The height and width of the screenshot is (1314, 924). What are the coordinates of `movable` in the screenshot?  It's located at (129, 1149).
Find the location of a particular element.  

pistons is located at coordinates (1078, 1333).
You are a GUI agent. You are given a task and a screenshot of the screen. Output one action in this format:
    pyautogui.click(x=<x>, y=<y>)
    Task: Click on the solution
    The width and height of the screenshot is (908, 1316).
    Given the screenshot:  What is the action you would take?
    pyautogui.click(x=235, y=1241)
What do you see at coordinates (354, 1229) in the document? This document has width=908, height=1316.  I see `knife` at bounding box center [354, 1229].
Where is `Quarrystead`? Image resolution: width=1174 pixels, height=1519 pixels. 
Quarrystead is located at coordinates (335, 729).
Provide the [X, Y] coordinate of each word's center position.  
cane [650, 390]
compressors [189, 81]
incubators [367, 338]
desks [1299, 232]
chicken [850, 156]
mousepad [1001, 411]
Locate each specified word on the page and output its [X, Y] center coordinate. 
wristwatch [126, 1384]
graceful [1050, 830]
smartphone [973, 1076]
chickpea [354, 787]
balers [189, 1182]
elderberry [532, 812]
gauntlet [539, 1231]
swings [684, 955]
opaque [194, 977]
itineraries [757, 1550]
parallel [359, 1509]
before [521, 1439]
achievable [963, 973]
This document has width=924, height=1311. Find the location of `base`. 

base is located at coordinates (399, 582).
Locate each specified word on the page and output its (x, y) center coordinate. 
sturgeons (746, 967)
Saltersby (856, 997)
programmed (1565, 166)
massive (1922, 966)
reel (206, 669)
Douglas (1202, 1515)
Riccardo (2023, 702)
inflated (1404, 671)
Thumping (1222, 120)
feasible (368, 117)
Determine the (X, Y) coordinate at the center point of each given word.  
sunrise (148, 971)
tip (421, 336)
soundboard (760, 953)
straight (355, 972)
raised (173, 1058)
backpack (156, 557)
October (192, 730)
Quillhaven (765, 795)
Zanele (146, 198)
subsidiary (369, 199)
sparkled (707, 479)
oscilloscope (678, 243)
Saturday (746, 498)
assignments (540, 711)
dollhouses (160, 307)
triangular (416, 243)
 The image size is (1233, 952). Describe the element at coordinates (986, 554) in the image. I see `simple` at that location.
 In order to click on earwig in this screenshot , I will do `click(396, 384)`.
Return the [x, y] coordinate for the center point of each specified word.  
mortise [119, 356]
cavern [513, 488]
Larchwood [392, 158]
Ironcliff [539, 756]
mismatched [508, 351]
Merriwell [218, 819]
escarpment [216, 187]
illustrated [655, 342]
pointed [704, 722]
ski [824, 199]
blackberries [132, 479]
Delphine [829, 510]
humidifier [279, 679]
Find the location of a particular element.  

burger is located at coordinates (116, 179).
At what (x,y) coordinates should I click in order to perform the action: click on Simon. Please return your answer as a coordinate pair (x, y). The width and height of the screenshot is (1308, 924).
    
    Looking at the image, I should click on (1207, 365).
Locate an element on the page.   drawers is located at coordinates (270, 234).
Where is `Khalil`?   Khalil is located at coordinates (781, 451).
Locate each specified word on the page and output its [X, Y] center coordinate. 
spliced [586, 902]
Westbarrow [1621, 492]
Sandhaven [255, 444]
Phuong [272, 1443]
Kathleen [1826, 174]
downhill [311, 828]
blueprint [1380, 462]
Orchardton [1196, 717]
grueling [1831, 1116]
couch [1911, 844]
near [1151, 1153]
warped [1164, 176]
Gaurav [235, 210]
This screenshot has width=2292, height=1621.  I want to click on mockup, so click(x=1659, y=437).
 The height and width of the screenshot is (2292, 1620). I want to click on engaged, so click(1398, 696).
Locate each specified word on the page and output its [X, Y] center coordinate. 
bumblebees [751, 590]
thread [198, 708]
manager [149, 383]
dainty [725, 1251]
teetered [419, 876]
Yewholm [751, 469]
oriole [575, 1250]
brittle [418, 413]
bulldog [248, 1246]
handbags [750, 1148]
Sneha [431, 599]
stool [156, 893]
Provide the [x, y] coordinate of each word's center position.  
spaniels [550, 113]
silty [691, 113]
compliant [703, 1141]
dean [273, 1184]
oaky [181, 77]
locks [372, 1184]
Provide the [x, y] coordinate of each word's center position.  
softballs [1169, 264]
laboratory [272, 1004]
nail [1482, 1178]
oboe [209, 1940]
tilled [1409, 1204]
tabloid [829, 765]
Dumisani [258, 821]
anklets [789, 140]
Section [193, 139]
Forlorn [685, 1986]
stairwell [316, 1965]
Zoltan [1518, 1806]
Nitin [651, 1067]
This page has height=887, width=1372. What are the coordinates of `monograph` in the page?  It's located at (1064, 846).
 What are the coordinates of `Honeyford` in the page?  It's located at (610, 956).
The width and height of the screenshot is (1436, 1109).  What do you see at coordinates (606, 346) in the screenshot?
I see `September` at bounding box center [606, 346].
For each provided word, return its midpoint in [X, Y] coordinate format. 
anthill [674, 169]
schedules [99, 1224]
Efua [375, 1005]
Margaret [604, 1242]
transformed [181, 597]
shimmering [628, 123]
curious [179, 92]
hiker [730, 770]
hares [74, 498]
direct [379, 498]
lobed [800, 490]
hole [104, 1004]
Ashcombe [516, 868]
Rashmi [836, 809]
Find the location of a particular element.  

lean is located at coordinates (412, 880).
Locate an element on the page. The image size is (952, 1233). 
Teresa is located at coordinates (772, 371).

#### Work required:
Can you arrange the rows from the line containing "inflated (1404, 671)" through the line containing "In order to click" as a numbered list, leaving out any blank lines?

#### Complete output:
1. inflated (1404, 671)
2. Thumping (1222, 120)
3. feasible (368, 117)
4. Determine the (X, Y) coordinate at the center point of each given word.  
5. sunrise (148, 971)
6. tip (421, 336)
7. soundboard (760, 953)
8. straight (355, 972)
9. raised (173, 1058)
10. backpack (156, 557)
11. October (192, 730)
12. Quillhaven (765, 795)
13. Zanele (146, 198)
14. subsidiary (369, 199)
15. sparkled (707, 479)
16. oscilloscope (678, 243)
17. Saturday (746, 498)
18. assignments (540, 711)
19. dollhouses (160, 307)
20. triangular (416, 243)
21.  The image size is (1233, 952). Describe the element at coordinates (986, 554) in the image. I see `simple` at that location.
22.  In order to click on earwig in this screenshot , I will do `click(396, 384)`.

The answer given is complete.